EXERCISE: Write out the entries below exactly, from the first line to the one with "R7: none -> 1k (3V3, N16)", both ends included.

=== INFORMATION ===

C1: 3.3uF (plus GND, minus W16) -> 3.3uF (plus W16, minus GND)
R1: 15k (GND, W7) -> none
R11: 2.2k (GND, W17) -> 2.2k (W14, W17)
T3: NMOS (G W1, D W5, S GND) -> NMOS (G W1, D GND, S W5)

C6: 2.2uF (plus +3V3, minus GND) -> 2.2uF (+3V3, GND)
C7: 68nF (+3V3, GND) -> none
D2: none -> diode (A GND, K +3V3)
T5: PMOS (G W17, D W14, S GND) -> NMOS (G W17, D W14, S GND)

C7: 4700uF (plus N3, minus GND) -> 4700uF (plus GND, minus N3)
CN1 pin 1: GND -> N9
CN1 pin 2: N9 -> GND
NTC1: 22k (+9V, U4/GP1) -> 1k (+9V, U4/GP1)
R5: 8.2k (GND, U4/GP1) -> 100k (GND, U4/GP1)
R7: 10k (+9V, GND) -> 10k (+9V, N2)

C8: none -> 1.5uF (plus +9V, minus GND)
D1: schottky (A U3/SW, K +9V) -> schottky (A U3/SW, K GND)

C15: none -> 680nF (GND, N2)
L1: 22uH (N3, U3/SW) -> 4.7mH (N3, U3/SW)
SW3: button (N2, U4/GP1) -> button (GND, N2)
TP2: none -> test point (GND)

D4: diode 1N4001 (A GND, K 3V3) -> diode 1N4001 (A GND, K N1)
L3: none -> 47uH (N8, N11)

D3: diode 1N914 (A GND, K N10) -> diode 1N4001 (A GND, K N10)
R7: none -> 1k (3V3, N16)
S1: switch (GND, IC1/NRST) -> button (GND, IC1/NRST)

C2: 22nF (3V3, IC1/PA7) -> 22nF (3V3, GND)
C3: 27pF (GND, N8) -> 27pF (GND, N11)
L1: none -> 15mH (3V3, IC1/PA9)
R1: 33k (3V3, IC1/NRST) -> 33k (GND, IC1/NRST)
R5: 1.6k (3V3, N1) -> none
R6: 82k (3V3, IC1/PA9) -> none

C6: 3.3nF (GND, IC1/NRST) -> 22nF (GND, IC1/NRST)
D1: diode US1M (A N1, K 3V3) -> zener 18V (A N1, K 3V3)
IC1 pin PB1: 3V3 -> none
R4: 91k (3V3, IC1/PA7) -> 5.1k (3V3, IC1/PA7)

===

RESPONSE:
C1: 3.3uF (plus GND, minus W16) -> 3.3uF (plus W16, minus GND)
R1: 15k (GND, W7) -> none
R11: 2.2k (GND, W17) -> 2.2k (W14, W17)
T3: NMOS (G W1, D W5, S GND) -> NMOS (G W1, D GND, S W5)

C6: 2.2uF (plus +3V3, minus GND) -> 2.2uF (+3V3, GND)
C7: 68nF (+3V3, GND) -> none
D2: none -> diode (A GND, K +3V3)
T5: PMOS (G W17, D W14, S GND) -> NMOS (G W17, D W14, S GND)

C7: 4700uF (plus N3, minus GND) -> 4700uF (plus GND, minus N3)
CN1 pin 1: GND -> N9
CN1 pin 2: N9 -> GND
NTC1: 22k (+9V, U4/GP1) -> 1k (+9V, U4/GP1)
R5: 8.2k (GND, U4/GP1) -> 100k (GND, U4/GP1)
R7: 10k (+9V, GND) -> 10k (+9V, N2)

C8: none -> 1.5uF (plus +9V, minus GND)
D1: schottky (A U3/SW, K +9V) -> schottky (A U3/SW, K GND)

C15: none -> 680nF (GND, N2)
L1: 22uH (N3, U3/SW) -> 4.7mH (N3, U3/SW)
SW3: button (N2, U4/GP1) -> button (GND, N2)
TP2: none -> test point (GND)

D4: diode 1N4001 (A GND, K 3V3) -> diode 1N4001 (A GND, K N1)
L3: none -> 47uH (N8, N11)

D3: diode 1N914 (A GND, K N10) -> diode 1N4001 (A GND, K N10)
R7: none -> 1k (3V3, N16)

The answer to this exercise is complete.